- Task instructions: Rewrite all of the material below, substituting "Options" for every occurrence of "Choices" and leaving everything else unchanged.

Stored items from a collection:
......

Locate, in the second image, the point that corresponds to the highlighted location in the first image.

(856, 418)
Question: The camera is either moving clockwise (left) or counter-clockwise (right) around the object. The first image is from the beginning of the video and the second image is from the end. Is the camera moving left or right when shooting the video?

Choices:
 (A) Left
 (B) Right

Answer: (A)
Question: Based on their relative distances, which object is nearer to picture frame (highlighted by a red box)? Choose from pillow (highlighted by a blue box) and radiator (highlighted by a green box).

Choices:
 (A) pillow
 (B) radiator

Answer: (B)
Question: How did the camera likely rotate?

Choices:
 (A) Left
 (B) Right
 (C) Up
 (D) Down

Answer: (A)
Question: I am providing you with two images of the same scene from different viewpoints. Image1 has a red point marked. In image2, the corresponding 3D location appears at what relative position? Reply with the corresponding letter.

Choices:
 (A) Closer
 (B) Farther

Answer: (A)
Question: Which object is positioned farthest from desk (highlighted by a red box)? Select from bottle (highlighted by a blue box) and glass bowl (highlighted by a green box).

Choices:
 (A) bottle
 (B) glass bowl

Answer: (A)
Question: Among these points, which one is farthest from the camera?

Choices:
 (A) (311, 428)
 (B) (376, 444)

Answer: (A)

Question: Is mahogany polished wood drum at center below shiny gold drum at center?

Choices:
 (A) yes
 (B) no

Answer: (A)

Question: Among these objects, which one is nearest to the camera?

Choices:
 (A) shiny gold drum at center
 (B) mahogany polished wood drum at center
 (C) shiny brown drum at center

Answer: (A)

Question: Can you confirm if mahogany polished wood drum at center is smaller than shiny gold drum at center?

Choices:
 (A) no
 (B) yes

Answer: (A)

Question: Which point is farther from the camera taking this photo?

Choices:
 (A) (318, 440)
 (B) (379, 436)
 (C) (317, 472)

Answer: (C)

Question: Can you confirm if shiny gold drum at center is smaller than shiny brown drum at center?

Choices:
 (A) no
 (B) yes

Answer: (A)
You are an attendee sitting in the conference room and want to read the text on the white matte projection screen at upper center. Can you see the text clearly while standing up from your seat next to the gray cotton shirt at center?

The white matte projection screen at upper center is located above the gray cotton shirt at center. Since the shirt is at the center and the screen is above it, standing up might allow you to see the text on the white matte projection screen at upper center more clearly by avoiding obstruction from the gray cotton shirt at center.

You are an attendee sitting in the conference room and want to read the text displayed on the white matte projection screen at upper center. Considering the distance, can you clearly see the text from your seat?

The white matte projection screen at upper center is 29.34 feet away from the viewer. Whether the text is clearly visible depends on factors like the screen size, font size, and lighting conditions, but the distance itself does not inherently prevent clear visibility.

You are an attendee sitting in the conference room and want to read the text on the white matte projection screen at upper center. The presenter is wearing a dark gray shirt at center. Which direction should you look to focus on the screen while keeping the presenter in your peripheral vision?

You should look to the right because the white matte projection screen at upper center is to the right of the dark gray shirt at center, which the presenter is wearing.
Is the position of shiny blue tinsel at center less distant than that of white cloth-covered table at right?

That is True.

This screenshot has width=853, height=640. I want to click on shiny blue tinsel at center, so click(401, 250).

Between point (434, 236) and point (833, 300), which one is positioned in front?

......

- Complete answer:
Locate, in the second image, the point that corresponds to the highlighted location in the first image.

(856, 418)
Question: The camera is either moving clockwise (left) or counter-clockwise (right) around the object. The first image is from the beginning of the video and the second image is from the end. Is the camera moving left or right when shooting the video?

Options:
 (A) Left
 (B) Right

Answer: (A)
Question: Based on their relative distances, which object is nearer to picture frame (highlighted by a red box)? Choose from pillow (highlighted by a blue box) and radiator (highlighted by a green box).

Options:
 (A) pillow
 (B) radiator

Answer: (B)
Question: How did the camera likely rotate?

Options:
 (A) Left
 (B) Right
 (C) Up
 (D) Down

Answer: (A)
Question: I am providing you with two images of the same scene from different viewpoints. Image1 has a red point marked. In image2, the corresponding 3D location appears at what relative position? Reply with the corresponding letter.

Options:
 (A) Closer
 (B) Farther

Answer: (A)
Question: Which object is positioned farthest from desk (highlighted by a red box)? Select from bottle (highlighted by a blue box) and glass bowl (highlighted by a green box).

Options:
 (A) bottle
 (B) glass bowl

Answer: (A)
Question: Among these points, which one is farthest from the camera?

Options:
 (A) (311, 428)
 (B) (376, 444)

Answer: (A)

Question: Is mahogany polished wood drum at center below shiny gold drum at center?

Options:
 (A) yes
 (B) no

Answer: (A)

Question: Among these objects, which one is nearest to the camera?

Options:
 (A) shiny gold drum at center
 (B) mahogany polished wood drum at center
 (C) shiny brown drum at center

Answer: (A)

Question: Can you confirm if mahogany polished wood drum at center is smaller than shiny gold drum at center?

Options:
 (A) no
 (B) yes

Answer: (A)

Question: Which point is farther from the camera taking this photo?

Options:
 (A) (318, 440)
 (B) (379, 436)
 (C) (317, 472)

Answer: (C)

Question: Can you confirm if shiny gold drum at center is smaller than shiny brown drum at center?

Options:
 (A) no
 (B) yes

Answer: (A)
You are an attendee sitting in the conference room and want to read the text on the white matte projection screen at upper center. Can you see the text clearly while standing up from your seat next to the gray cotton shirt at center?

The white matte projection screen at upper center is located above the gray cotton shirt at center. Since the shirt is at the center and the screen is above it, standing up might allow you to see the text on the white matte projection screen at upper center more clearly by avoiding obstruction from the gray cotton shirt at center.

You are an attendee sitting in the conference room and want to read the text displayed on the white matte projection screen at upper center. Considering the distance, can you clearly see the text from your seat?

The white matte projection screen at upper center is 29.34 feet away from the viewer. Whether the text is clearly visible depends on factors like the screen size, font size, and lighting conditions, but the distance itself does not inherently prevent clear visibility.

You are an attendee sitting in the conference room and want to read the text on the white matte projection screen at upper center. The presenter is wearing a dark gray shirt at center. Which direction should you look to focus on the screen while keeping the presenter in your peripheral vision?

You should look to the right because the white matte projection screen at upper center is to the right of the dark gray shirt at center, which the presenter is wearing.
Is the position of shiny blue tinsel at center less distant than that of white cloth-covered table at right?

That is True.

This screenshot has width=853, height=640. I want to click on shiny blue tinsel at center, so click(401, 250).

Between point (434, 236) and point (833, 300), which one is positioned in front?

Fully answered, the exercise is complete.